-- Data section follows --

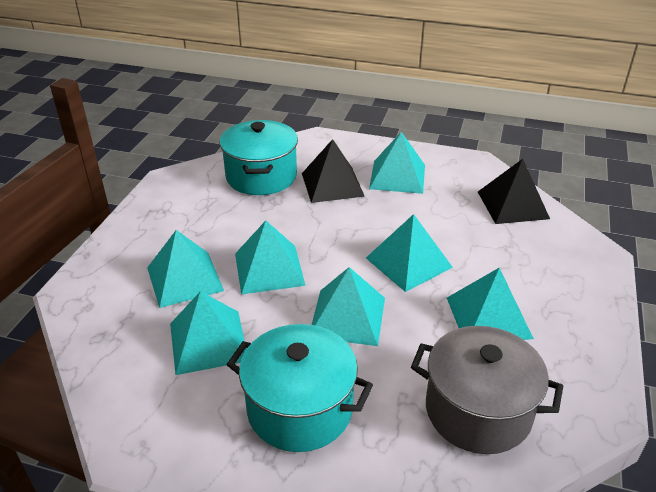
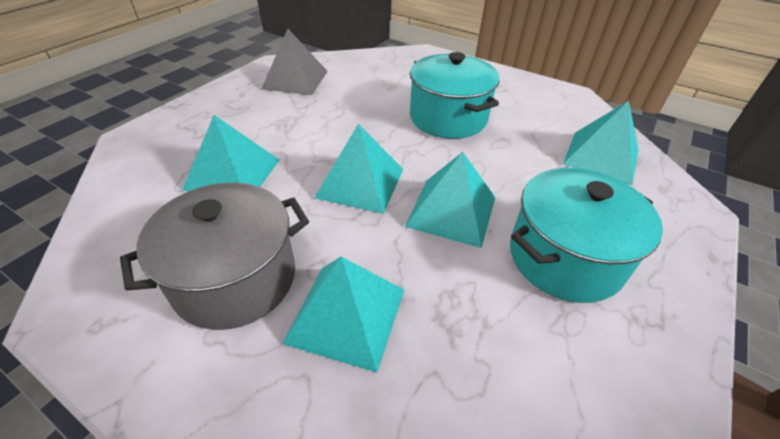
black pyramid: 2 -> 0
grey pyramid: 0 -> 1
turquoise pyramid: 7 -> 5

-- Data section concluded --

Problem description
All of the listing should be transcribed exactly, but none of its images.

Answer below
black pyramid: 2 -> 0
grey pyramid: 0 -> 1
turquoise pyramid: 7 -> 5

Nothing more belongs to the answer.